►

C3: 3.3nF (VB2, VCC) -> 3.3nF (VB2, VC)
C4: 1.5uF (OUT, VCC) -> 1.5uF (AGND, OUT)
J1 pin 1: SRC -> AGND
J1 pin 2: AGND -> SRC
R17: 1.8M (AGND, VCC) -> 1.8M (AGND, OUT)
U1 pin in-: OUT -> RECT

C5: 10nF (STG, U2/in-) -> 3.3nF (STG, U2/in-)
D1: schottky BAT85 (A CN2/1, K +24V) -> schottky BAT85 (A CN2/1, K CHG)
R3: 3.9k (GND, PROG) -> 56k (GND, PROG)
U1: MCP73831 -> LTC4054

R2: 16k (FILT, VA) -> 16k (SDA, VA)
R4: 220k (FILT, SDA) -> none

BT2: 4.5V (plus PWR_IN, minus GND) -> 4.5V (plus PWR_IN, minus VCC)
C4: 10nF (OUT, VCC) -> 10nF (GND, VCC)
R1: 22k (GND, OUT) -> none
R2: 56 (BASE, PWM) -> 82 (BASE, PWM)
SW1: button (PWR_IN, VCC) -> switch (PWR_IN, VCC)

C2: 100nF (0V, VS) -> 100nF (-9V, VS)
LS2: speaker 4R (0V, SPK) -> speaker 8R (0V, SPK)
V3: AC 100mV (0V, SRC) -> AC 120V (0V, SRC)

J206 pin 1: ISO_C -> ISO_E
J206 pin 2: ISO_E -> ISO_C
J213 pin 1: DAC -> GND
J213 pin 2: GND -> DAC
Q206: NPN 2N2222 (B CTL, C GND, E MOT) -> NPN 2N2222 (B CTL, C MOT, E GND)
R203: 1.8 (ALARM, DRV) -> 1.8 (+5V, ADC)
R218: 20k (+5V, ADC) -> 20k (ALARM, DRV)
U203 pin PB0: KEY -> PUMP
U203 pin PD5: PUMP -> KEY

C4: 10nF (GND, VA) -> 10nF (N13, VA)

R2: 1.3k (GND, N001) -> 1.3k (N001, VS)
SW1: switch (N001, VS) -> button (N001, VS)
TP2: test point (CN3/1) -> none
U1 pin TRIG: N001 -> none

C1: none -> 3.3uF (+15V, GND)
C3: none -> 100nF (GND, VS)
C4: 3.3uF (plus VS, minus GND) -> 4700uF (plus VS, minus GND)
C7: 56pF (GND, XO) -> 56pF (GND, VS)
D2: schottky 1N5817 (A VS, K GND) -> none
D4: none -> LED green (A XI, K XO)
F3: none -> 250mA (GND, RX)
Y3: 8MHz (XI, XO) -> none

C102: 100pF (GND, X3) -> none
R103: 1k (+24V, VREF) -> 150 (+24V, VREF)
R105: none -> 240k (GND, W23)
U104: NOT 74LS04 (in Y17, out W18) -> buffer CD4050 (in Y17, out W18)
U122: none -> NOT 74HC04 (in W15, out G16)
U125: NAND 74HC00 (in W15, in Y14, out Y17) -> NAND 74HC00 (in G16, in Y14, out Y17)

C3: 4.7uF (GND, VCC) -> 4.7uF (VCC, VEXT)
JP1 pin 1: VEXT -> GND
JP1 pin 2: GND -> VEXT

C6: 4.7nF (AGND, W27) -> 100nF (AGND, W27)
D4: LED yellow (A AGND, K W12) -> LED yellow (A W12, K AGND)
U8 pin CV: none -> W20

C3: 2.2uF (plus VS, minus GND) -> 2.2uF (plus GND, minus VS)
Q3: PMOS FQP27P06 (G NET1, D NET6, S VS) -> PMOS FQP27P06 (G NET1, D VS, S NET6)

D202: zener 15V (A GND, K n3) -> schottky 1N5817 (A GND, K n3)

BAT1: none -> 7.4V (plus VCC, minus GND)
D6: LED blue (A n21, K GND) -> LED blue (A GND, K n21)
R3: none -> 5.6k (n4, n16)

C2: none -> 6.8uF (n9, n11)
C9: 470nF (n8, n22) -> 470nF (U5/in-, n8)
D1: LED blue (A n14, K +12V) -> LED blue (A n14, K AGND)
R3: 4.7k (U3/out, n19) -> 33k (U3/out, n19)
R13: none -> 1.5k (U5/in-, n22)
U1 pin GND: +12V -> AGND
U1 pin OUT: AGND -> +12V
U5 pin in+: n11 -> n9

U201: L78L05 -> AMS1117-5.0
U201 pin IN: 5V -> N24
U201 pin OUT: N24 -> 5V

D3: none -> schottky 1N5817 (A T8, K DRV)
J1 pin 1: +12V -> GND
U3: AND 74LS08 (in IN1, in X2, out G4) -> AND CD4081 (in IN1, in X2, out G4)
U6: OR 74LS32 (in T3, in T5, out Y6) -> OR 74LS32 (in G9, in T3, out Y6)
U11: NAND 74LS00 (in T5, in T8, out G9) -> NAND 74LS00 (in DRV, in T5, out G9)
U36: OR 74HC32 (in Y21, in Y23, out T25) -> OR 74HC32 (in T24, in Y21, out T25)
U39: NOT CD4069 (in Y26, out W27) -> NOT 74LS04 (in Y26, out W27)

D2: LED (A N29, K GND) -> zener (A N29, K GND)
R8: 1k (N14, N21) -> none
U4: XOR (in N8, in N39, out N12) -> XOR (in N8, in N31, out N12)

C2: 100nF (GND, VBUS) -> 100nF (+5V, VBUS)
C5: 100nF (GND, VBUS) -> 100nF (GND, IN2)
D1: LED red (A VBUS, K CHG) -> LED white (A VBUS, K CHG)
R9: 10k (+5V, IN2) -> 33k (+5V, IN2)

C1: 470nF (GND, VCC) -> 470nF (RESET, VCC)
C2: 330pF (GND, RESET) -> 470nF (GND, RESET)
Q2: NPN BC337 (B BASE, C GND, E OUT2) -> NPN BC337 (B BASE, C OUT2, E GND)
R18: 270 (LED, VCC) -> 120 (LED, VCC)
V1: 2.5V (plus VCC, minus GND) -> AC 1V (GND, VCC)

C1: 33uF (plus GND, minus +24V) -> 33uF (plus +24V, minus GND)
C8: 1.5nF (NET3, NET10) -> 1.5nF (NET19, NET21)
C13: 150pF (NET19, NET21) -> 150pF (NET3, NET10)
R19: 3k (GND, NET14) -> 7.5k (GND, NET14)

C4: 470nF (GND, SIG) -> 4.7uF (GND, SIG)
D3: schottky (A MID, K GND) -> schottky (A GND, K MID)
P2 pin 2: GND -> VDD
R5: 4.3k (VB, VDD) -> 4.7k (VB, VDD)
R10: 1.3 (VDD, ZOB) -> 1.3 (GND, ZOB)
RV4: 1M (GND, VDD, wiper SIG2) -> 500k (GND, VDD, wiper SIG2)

◄

* _EXERCISE REQUIREMENTS_:
In this exercise, repeat all entries exactly.

* _OUTPUT_:
C3: 3.3nF (VB2, VCC) -> 3.3nF (VB2, VC)
C4: 1.5uF (OUT, VCC) -> 1.5uF (AGND, OUT)
J1 pin 1: SRC -> AGND
J1 pin 2: AGND -> SRC
R17: 1.8M (AGND, VCC) -> 1.8M (AGND, OUT)
U1 pin in-: OUT -> RECT

C5: 10nF (STG, U2/in-) -> 3.3nF (STG, U2/in-)
D1: schottky BAT85 (A CN2/1, K +24V) -> schottky BAT85 (A CN2/1, K CHG)
R3: 3.9k (GND, PROG) -> 56k (GND, PROG)
U1: MCP73831 -> LTC4054

R2: 16k (FILT, VA) -> 16k (SDA, VA)
R4: 220k (FILT, SDA) -> none

BT2: 4.5V (plus PWR_IN, minus GND) -> 4.5V (plus PWR_IN, minus VCC)
C4: 10nF (OUT, VCC) -> 10nF (GND, VCC)
R1: 22k (GND, OUT) -> none
R2: 56 (BASE, PWM) -> 82 (BASE, PWM)
SW1: button (PWR_IN, VCC) -> switch (PWR_IN, VCC)

C2: 100nF (0V, VS) -> 100nF (-9V, VS)
LS2: speaker 4R (0V, SPK) -> speaker 8R (0V, SPK)
V3: AC 100mV (0V, SRC) -> AC 120V (0V, SRC)

J206 pin 1: ISO_C -> ISO_E
J206 pin 2: ISO_E -> ISO_C
J213 pin 1: DAC -> GND
J213 pin 2: GND -> DAC
Q206: NPN 2N2222 (B CTL, C GND, E MOT) -> NPN 2N2222 (B CTL, C MOT, E GND)
R203: 1.8 (ALARM, DRV) -> 1.8 (+5V, ADC)
R218: 20k (+5V, ADC) -> 20k (ALARM, DRV)
U203 pin PB0: KEY -> PUMP
U203 pin PD5: PUMP -> KEY

C4: 10nF (GND, VA) -> 10nF (N13, VA)

R2: 1.3k (GND, N001) -> 1.3k (N001, VS)
SW1: switch (N001, VS) -> button (N001, VS)
TP2: test point (CN3/1) -> none
U1 pin TRIG: N001 -> none

C1: none -> 3.3uF (+15V, GND)
C3: none -> 100nF (GND, VS)
C4: 3.3uF (plus VS, minus GND) -> 4700uF (plus VS, minus GND)
C7: 56pF (GND, XO) -> 56pF (GND, VS)
D2: schottky 1N5817 (A VS, K GND) -> none
D4: none -> LED green (A XI, K XO)
F3: none -> 250mA (GND, RX)
Y3: 8MHz (XI, XO) -> none

C102: 100pF (GND, X3) -> none
R103: 1k (+24V, VREF) -> 150 (+24V, VREF)
R105: none -> 240k (GND, W23)
U104: NOT 74LS04 (in Y17, out W18) -> buffer CD4050 (in Y17, out W18)
U122: none -> NOT 74HC04 (in W15, out G16)
U125: NAND 74HC00 (in W15, in Y14, out Y17) -> NAND 74HC00 (in G16, in Y14, out Y17)

C3: 4.7uF (GND, VCC) -> 4.7uF (VCC, VEXT)
JP1 pin 1: VEXT -> GND
JP1 pin 2: GND -> VEXT

C6: 4.7nF (AGND, W27) -> 100nF (AGND, W27)
D4: LED yellow (A AGND, K W12) -> LED yellow (A W12, K AGND)
U8 pin CV: none -> W20

C3: 2.2uF (plus VS, minus GND) -> 2.2uF (plus GND, minus VS)
Q3: PMOS FQP27P06 (G NET1, D NET6, S VS) -> PMOS FQP27P06 (G NET1, D VS, S NET6)

D202: zener 15V (A GND, K n3) -> schottky 1N5817 (A GND, K n3)

BAT1: none -> 7.4V (plus VCC, minus GND)
D6: LED blue (A n21, K GND) -> LED blue (A GND, K n21)
R3: none -> 5.6k (n4, n16)

C2: none -> 6.8uF (n9, n11)
C9: 470nF (n8, n22) -> 470nF (U5/in-, n8)
D1: LED blue (A n14, K +12V) -> LED blue (A n14, K AGND)
R3: 4.7k (U3/out, n19) -> 33k (U3/out, n19)
R13: none -> 1.5k (U5/in-, n22)
U1 pin GND: +12V -> AGND
U1 pin OUT: AGND -> +12V
U5 pin in+: n11 -> n9

U201: L78L05 -> AMS1117-5.0
U201 pin IN: 5V -> N24
U201 pin OUT: N24 -> 5V

D3: none -> schottky 1N5817 (A T8, K DRV)
J1 pin 1: +12V -> GND
U3: AND 74LS08 (in IN1, in X2, out G4) -> AND CD4081 (in IN1, in X2, out G4)
U6: OR 74LS32 (in T3, in T5, out Y6) -> OR 74LS32 (in G9, in T3, out Y6)
U11: NAND 74LS00 (in T5, in T8, out G9) -> NAND 74LS00 (in DRV, in T5, out G9)
U36: OR 74HC32 (in Y21, in Y23, out T25) -> OR 74HC32 (in T24, in Y21, out T25)
U39: NOT CD4069 (in Y26, out W27) -> NOT 74LS04 (in Y26, out W27)

D2: LED (A N29, K GND) -> zener (A N29, K GND)
R8: 1k (N14, N21) -> none
U4: XOR (in N8, in N39, out N12) -> XOR (in N8, in N31, out N12)

C2: 100nF (GND, VBUS) -> 100nF (+5V, VBUS)
C5: 100nF (GND, VBUS) -> 100nF (GND, IN2)
D1: LED red (A VBUS, K CHG) -> LED white (A VBUS, K CHG)
R9: 10k (+5V, IN2) -> 33k (+5V, IN2)

C1: 470nF (GND, VCC) -> 470nF (RESET, VCC)
C2: 330pF (GND, RESET) -> 470nF (GND, RESET)
Q2: NPN BC337 (B BASE, C GND, E OUT2) -> NPN BC337 (B BASE, C OUT2, E GND)
R18: 270 (LED, VCC) -> 120 (LED, VCC)
V1: 2.5V (plus VCC, minus GND) -> AC 1V (GND, VCC)

C1: 33uF (plus GND, minus +24V) -> 33uF (plus +24V, minus GND)
C8: 1.5nF (NET3, NET10) -> 1.5nF (NET19, NET21)
C13: 150pF (NET19, NET21) -> 150pF (NET3, NET10)
R19: 3k (GND, NET14) -> 7.5k (GND, NET14)

C4: 470nF (GND, SIG) -> 4.7uF (GND, SIG)
D3: schottky (A MID, K GND) -> schottky (A GND, K MID)
P2 pin 2: GND -> VDD
R5: 4.3k (VB, VDD) -> 4.7k (VB, VDD)
R10: 1.3 (VDD, ZOB) -> 1.3 (GND, ZOB)
RV4: 1M (GND, VDD, wiper SIG2) -> 500k (GND, VDD, wiper SIG2)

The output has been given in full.